[Coordinate-based object records]
# # #
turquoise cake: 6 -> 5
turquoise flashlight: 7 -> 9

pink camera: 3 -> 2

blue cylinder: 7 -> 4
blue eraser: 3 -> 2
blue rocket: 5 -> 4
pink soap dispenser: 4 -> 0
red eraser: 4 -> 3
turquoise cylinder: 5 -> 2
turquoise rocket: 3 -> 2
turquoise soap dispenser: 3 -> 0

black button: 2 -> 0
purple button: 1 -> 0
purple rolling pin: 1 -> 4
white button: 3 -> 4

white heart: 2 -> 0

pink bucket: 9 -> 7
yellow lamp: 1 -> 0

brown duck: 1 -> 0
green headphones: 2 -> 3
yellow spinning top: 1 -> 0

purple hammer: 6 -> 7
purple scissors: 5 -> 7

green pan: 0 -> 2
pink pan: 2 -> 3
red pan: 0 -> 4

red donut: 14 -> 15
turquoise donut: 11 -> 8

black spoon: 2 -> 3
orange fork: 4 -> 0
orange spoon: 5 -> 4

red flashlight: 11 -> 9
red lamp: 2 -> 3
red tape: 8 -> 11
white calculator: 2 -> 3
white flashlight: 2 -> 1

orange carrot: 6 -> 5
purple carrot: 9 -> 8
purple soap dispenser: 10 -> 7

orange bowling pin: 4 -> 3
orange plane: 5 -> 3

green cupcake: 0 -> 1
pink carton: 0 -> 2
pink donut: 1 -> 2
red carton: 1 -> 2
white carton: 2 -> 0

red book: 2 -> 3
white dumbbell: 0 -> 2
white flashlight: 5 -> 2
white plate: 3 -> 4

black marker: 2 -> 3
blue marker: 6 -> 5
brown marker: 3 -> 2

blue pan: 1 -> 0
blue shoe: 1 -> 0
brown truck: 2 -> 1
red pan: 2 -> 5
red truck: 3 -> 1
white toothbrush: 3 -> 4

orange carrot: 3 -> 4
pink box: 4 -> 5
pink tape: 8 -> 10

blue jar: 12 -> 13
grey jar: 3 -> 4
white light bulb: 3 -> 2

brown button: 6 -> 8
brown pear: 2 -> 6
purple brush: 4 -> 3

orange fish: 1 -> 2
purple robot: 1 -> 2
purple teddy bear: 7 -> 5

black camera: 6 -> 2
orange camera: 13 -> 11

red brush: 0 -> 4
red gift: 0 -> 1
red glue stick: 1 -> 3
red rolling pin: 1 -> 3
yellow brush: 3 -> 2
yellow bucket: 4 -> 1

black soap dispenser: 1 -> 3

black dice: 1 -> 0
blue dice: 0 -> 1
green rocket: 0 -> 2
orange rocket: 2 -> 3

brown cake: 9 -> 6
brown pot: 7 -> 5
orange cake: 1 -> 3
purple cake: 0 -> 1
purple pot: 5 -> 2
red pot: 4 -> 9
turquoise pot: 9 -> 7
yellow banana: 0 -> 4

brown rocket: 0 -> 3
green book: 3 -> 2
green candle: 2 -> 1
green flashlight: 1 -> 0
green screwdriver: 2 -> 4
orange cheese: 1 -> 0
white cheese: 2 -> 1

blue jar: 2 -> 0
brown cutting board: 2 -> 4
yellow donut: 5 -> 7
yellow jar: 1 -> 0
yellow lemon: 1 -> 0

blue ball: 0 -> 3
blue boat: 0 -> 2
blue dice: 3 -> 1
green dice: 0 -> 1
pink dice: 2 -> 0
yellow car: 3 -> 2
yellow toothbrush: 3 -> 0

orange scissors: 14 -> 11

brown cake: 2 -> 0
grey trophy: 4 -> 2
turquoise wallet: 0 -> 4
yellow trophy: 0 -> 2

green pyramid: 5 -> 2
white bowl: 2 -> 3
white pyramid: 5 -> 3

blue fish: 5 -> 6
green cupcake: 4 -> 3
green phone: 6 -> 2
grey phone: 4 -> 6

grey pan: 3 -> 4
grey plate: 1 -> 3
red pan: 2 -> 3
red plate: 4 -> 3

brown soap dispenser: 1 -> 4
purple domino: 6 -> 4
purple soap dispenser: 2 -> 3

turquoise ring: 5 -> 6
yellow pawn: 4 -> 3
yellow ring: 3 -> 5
# # #
# Task goal:
Restate verbatim all lines from the start of the data through the line containing "white button: 3 -> 4", with both ends kept.

# Answer section:
turquoise cake: 6 -> 5
turquoise flashlight: 7 -> 9

pink camera: 3 -> 2

blue cylinder: 7 -> 4
blue eraser: 3 -> 2
blue rocket: 5 -> 4
pink soap dispenser: 4 -> 0
red eraser: 4 -> 3
turquoise cylinder: 5 -> 2
turquoise rocket: 3 -> 2
turquoise soap dispenser: 3 -> 0

black button: 2 -> 0
purple button: 1 -> 0
purple rolling pin: 1 -> 4
white button: 3 -> 4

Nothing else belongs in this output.